Your objective: If a line in the records below contains the word "lime", copy it.

Data extract:
——————————

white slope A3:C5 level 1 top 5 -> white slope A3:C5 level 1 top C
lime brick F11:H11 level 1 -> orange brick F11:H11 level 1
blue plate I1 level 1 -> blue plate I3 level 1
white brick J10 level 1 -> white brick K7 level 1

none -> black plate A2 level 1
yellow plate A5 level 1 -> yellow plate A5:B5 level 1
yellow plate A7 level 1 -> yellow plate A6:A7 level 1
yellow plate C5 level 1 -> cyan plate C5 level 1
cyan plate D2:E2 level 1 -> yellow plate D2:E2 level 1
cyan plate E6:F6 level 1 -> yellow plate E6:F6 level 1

——————————

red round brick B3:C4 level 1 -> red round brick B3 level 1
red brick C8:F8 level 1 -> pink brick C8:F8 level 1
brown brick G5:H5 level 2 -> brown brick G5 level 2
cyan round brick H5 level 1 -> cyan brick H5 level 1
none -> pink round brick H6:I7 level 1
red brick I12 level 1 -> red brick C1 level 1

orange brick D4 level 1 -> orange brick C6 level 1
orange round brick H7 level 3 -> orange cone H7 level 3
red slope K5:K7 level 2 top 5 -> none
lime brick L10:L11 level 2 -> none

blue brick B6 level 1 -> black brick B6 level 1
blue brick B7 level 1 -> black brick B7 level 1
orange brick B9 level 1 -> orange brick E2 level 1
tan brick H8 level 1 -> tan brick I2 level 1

——————————

Exercise response:
lime brick F11:H11 level 1 -> orange brick F11:H11 level 1
lime brick L10:L11 level 2 -> none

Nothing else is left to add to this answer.